_Task directions:_
Give the data again exactly as written, without any of its pictures.

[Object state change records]
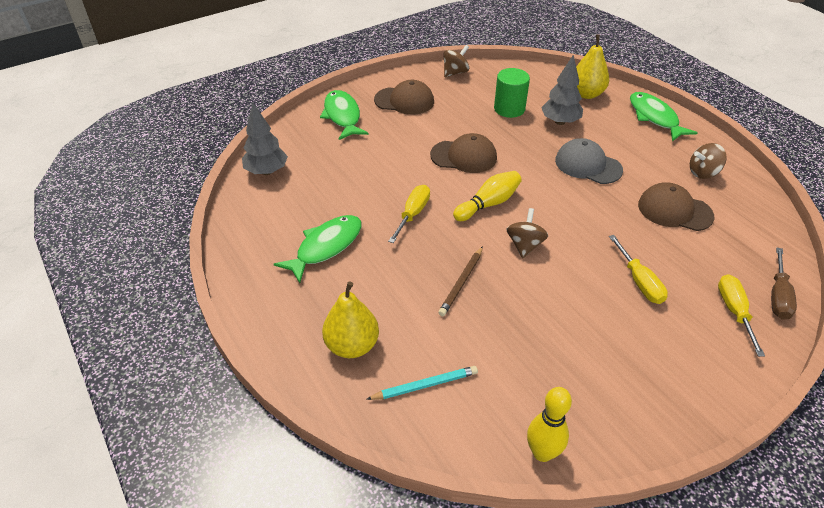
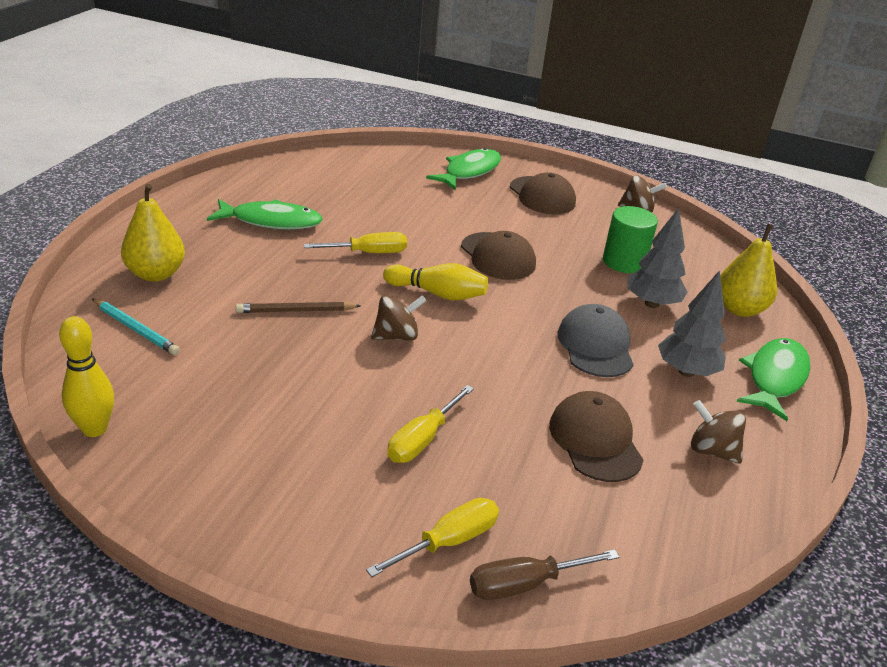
camera: 50 degrees right, 10 degrees down
(266, 171) = (340, 162): grey tree -> grey tree (686, 371)

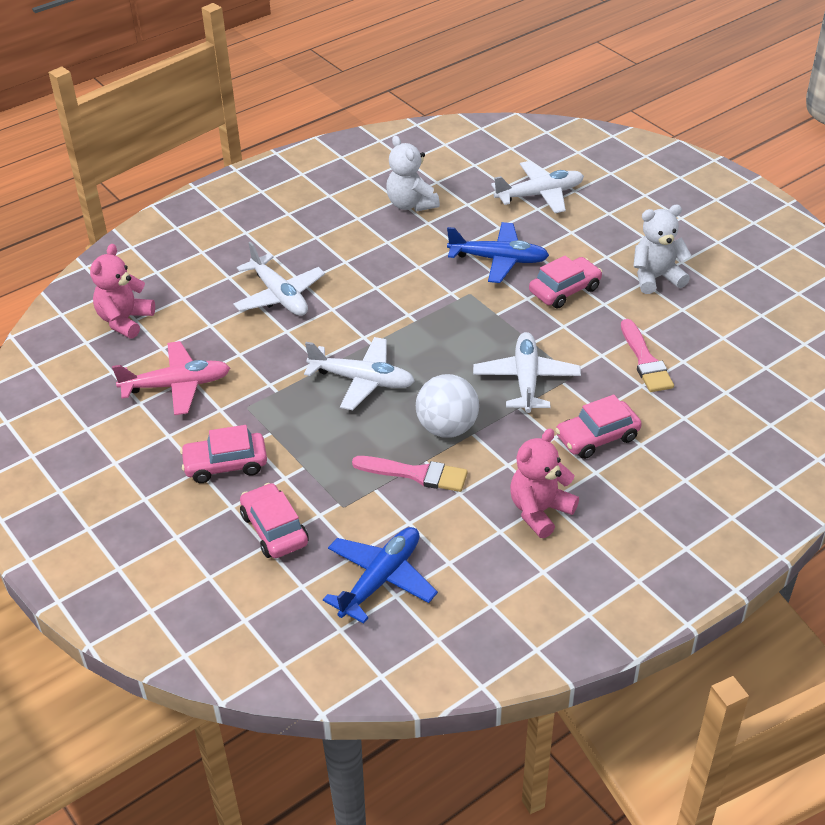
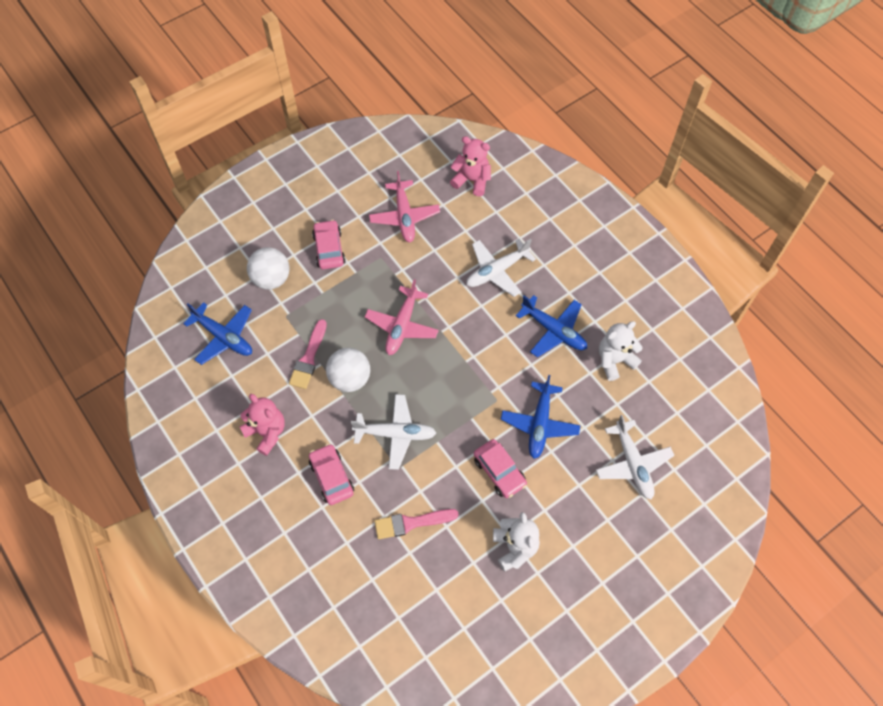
camera: 90 degrees right, 20 degrees up
(274, 529) = (271, 279): pink car -> white ball
(362, 380) = (402, 326): white plane -> pink plane
(371, 248) = (554, 331): none -> blue plane

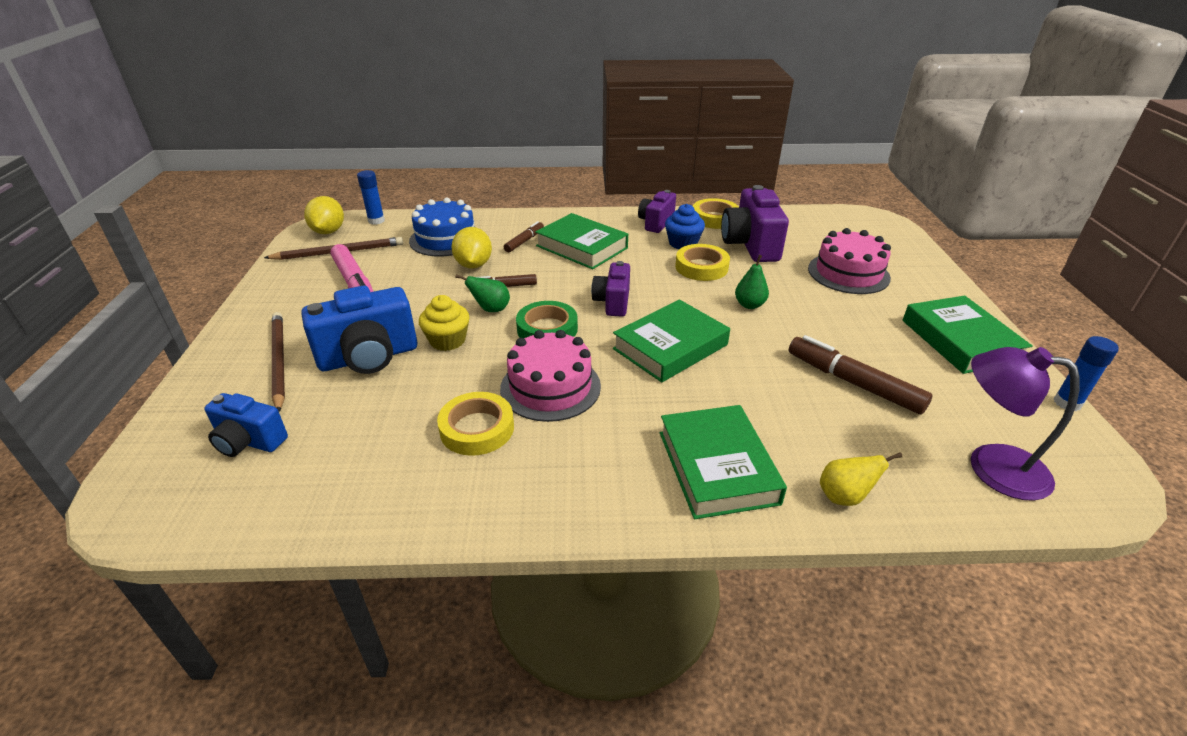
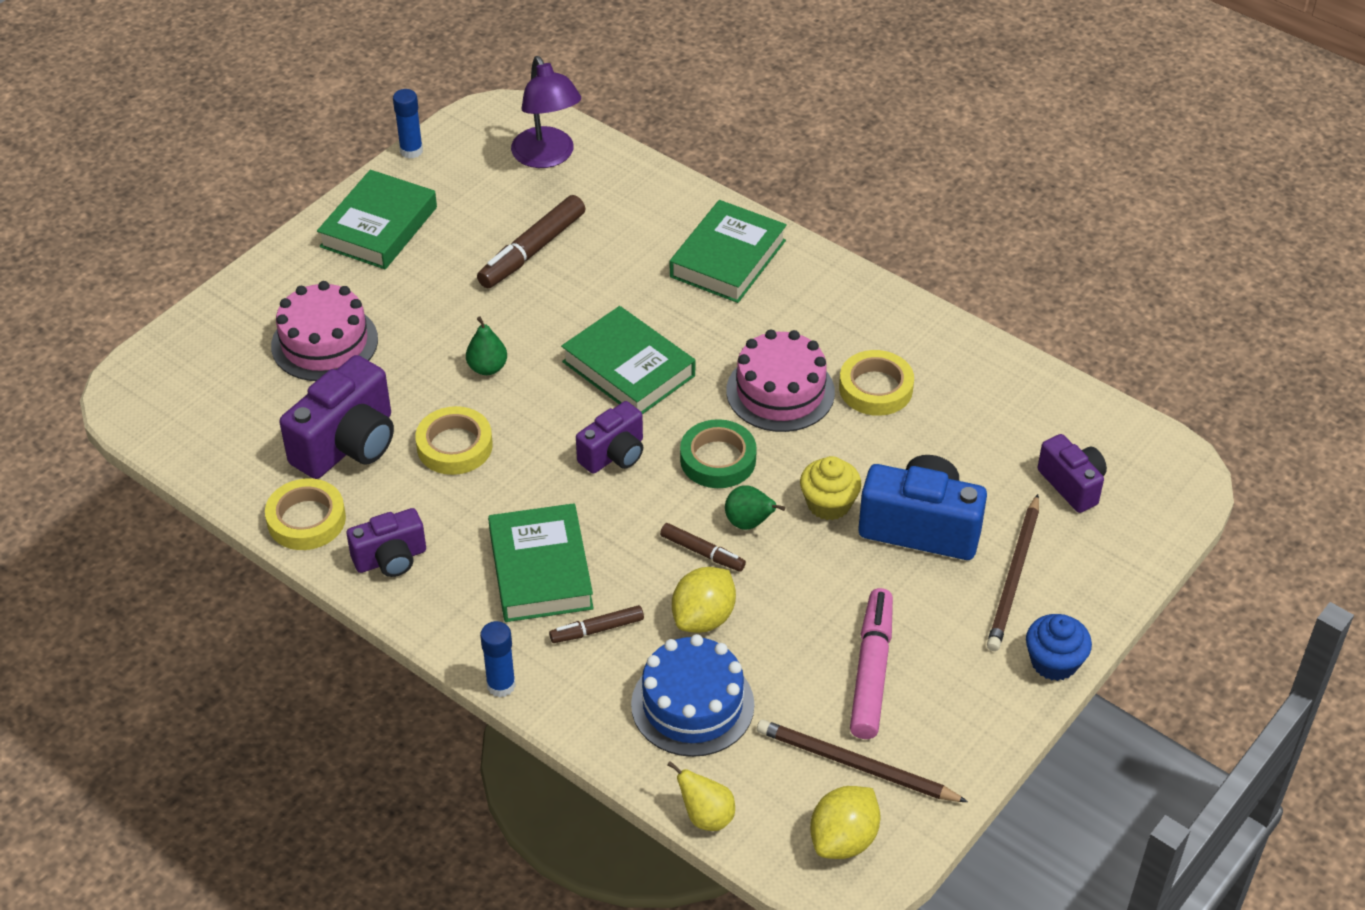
camera: 140 degrees left, 10 degrees up
(249, 441) = (1072, 485): blue camera -> purple camera
(376, 221) = (756, 827): blue glue stick -> blue glue stick (501, 685)
(670, 347) = (628, 369): green book -> green book turned 45 degrees clockwise
(683, 243) = (416, 498): blue cupcake -> blue cupcake (1054, 662)
(844, 496) = (671, 197): yellow pear -> yellow pear (706, 816)
(853, 382) = (532, 251): brown marker -> brown marker turned 45 degrees clockwise

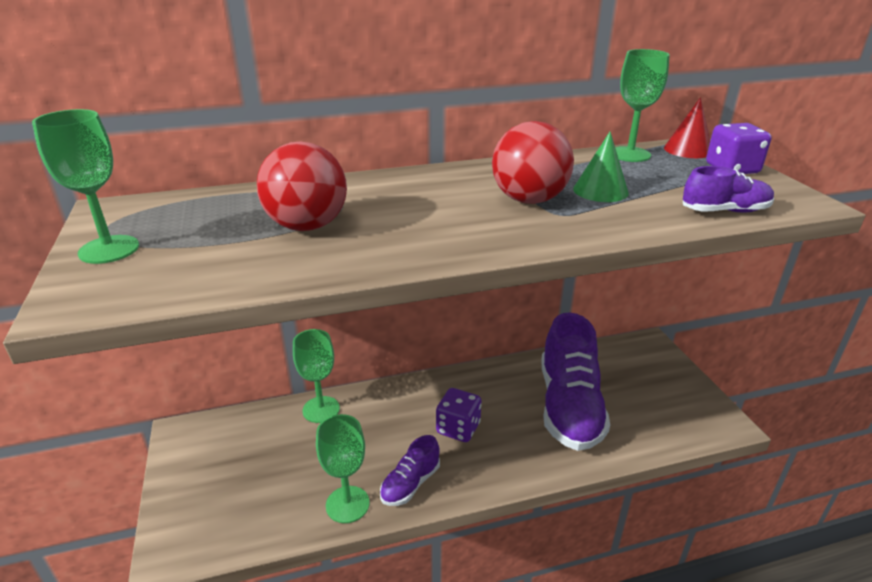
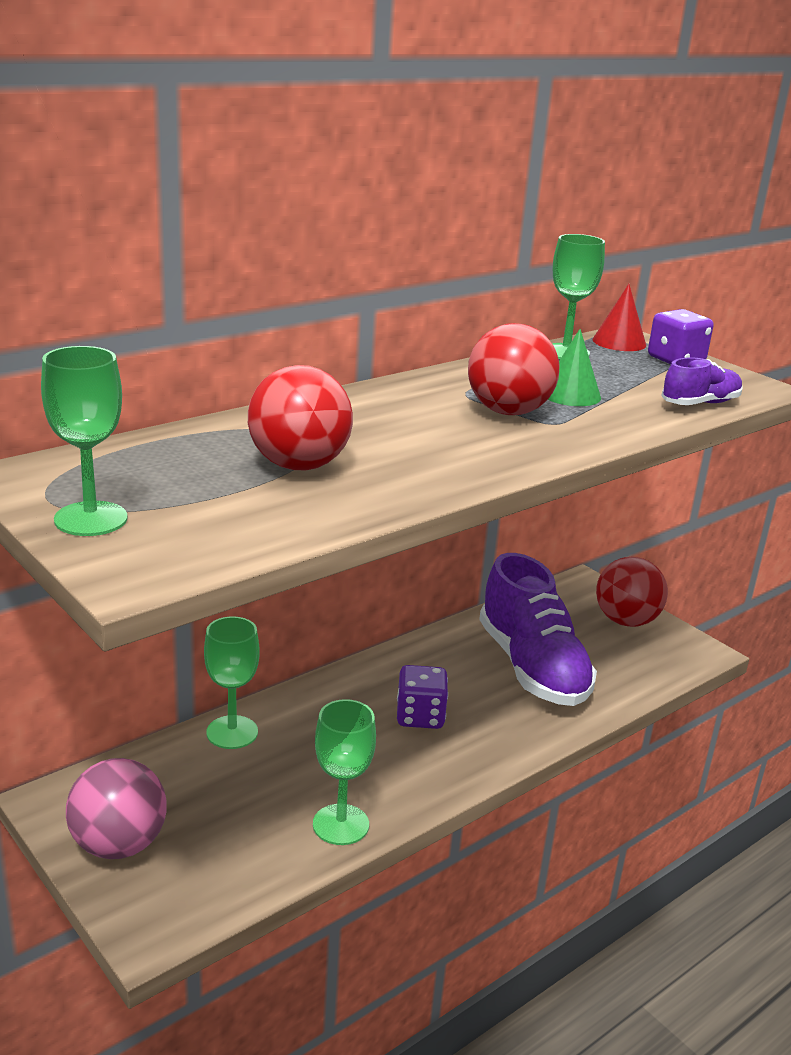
camera: 25 degrees left, 5 degrees down
(196, 477) = (119, 845): none -> pink ball
(410, 484) = (401, 786): purple shoe -> none
(670, 382) = (626, 621): none -> red ball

_Task answer:_
camera: 50 degrees right, 10 degrees down
(266, 171) = (340, 162): grey tree -> grey tree (686, 371)

camera: 90 degrees right, 20 degrees up
(274, 529) = (271, 279): pink car -> white ball
(362, 380) = (402, 326): white plane -> pink plane
(371, 248) = (554, 331): none -> blue plane

camera: 140 degrees left, 10 degrees up
(249, 441) = (1072, 485): blue camera -> purple camera
(376, 221) = (756, 827): blue glue stick -> blue glue stick (501, 685)
(670, 347) = (628, 369): green book -> green book turned 45 degrees clockwise
(683, 243) = (416, 498): blue cupcake -> blue cupcake (1054, 662)
(844, 496) = (671, 197): yellow pear -> yellow pear (706, 816)
(853, 382) = (532, 251): brown marker -> brown marker turned 45 degrees clockwise

camera: 25 degrees left, 5 degrees down
(196, 477) = (119, 845): none -> pink ball
(410, 484) = (401, 786): purple shoe -> none
(670, 382) = (626, 621): none -> red ball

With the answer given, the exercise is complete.